Task requirements
Write out the lines of the records from the one containing "cupcake (grey) (2nd from left)" to the very last, keeping each exactly as it is.

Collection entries
Content starts

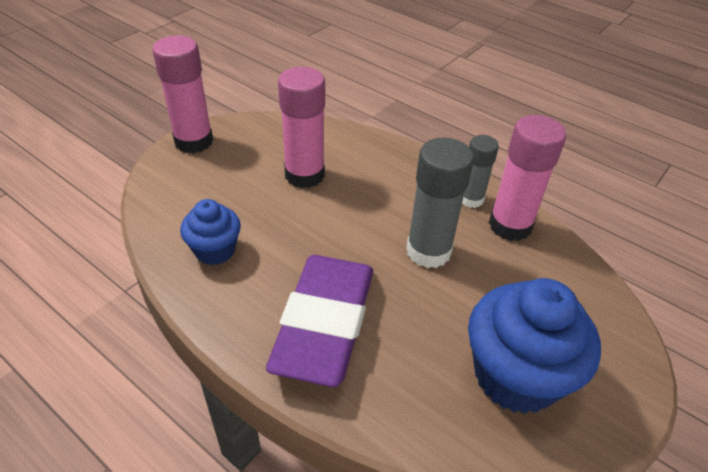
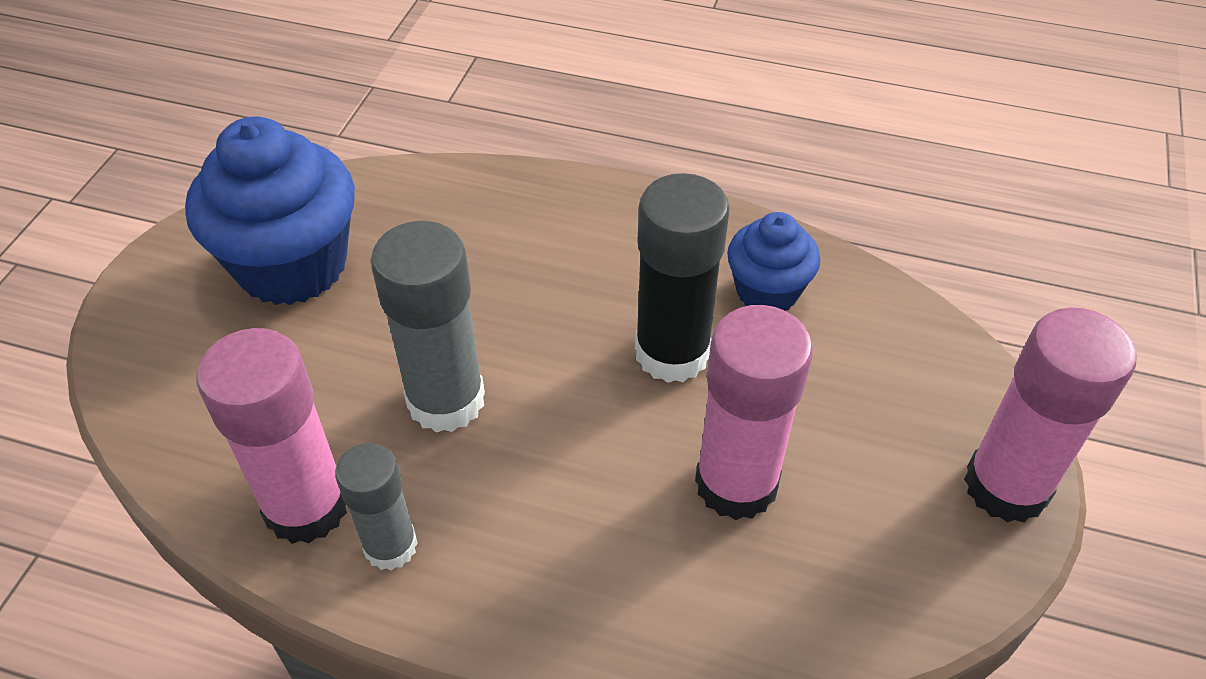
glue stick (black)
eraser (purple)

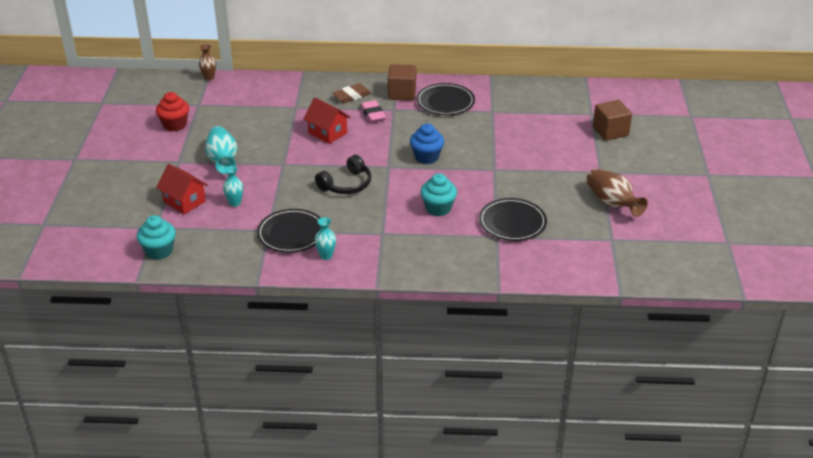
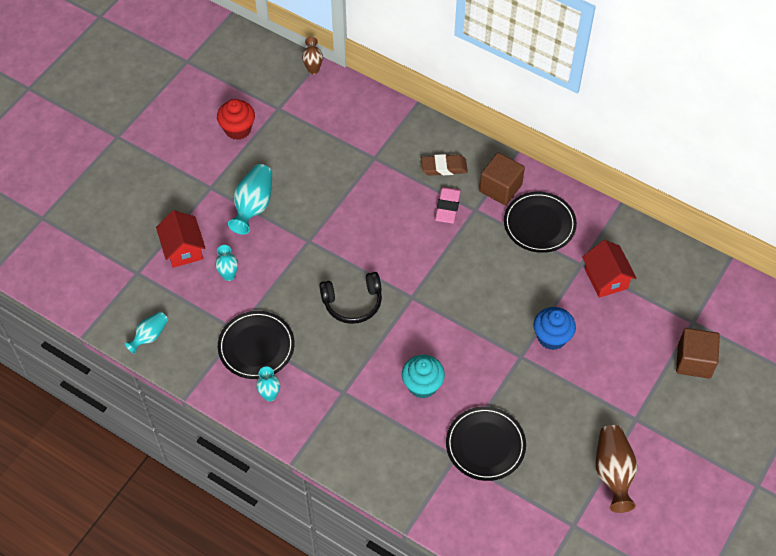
vase (turquoise) (1st from left)
cupcake (blue)
house (red) (2nd from left)
cupcake (turquoise) (1st from left in the first image)

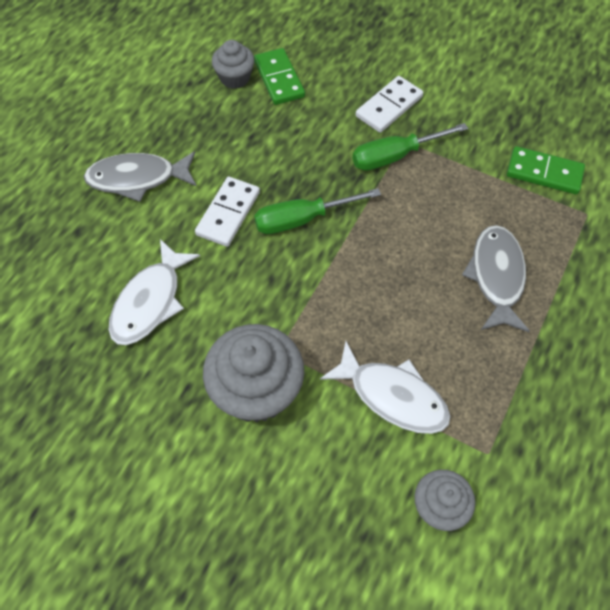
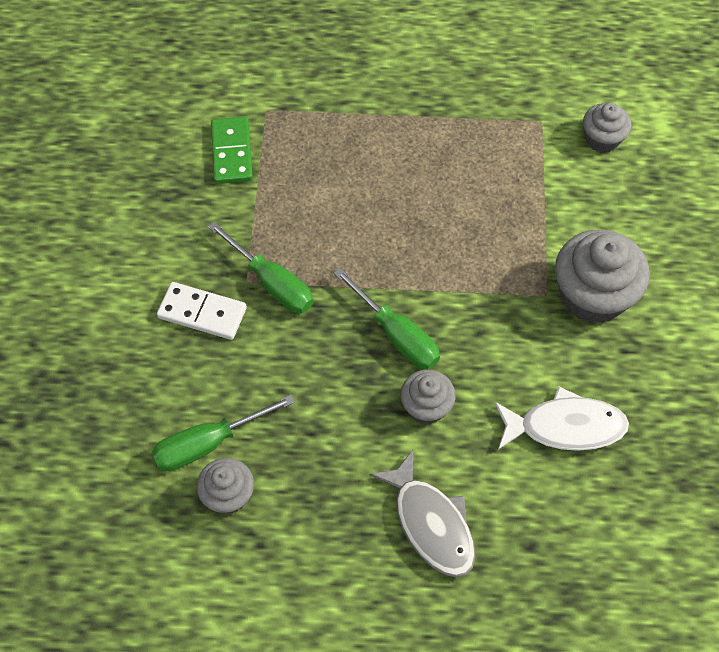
screwdriver (green) (1st from left)
cupcake (grey) (2nd from left)
fish (white) (2nd from left in the first image)
fish (grey) (2nd from left in the first image)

Content ends

Answer for the task
cupcake (grey) (2nd from left)
fish (white) (2nd from left in the first image)
fish (grey) (2nd from left in the first image)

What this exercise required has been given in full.